» Material supplied:
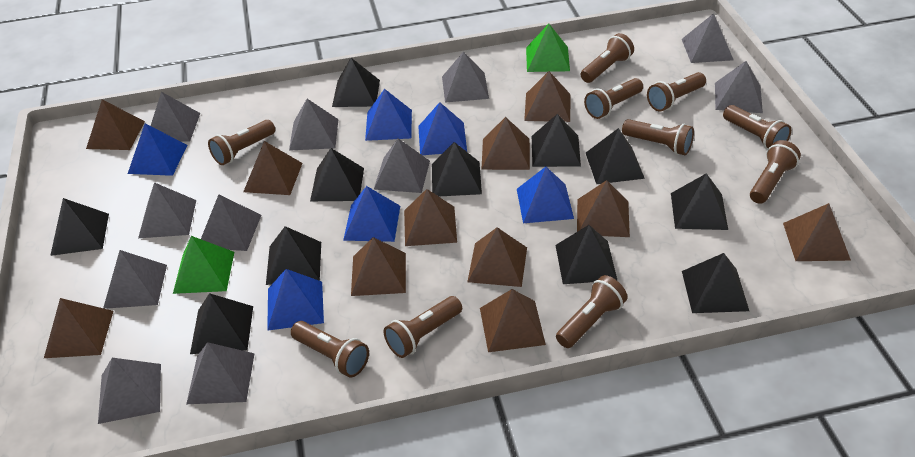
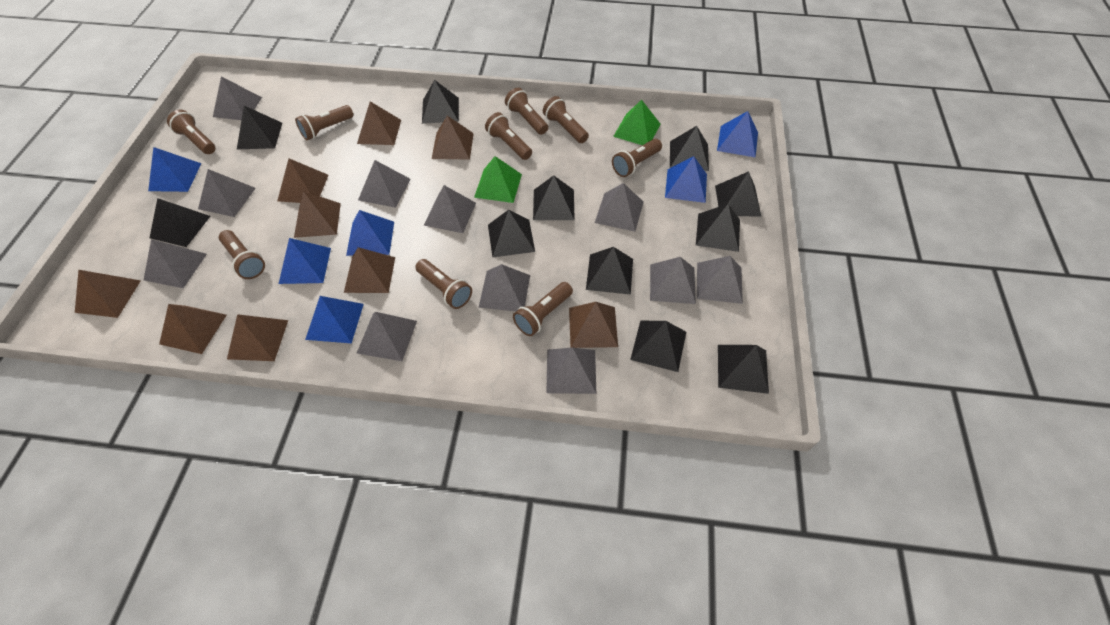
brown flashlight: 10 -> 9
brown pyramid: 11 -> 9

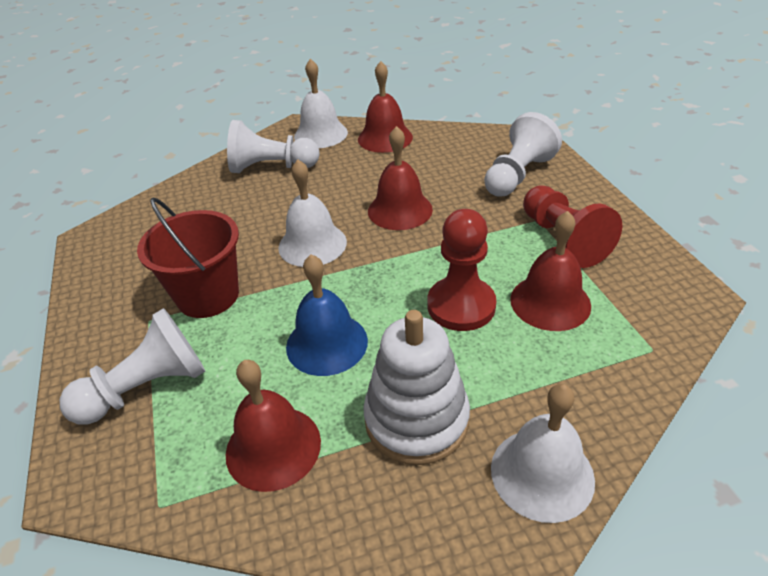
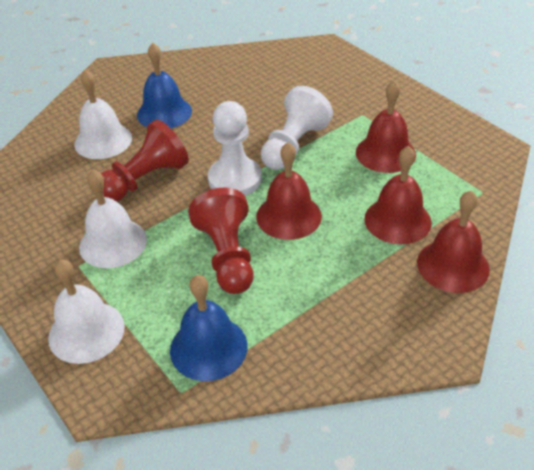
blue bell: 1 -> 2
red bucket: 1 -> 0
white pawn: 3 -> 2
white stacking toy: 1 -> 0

» Assignment: Check each line of the listing above for the word "brown". Then state how many lines have it, and nothing further.

» Reply to the exercise: 2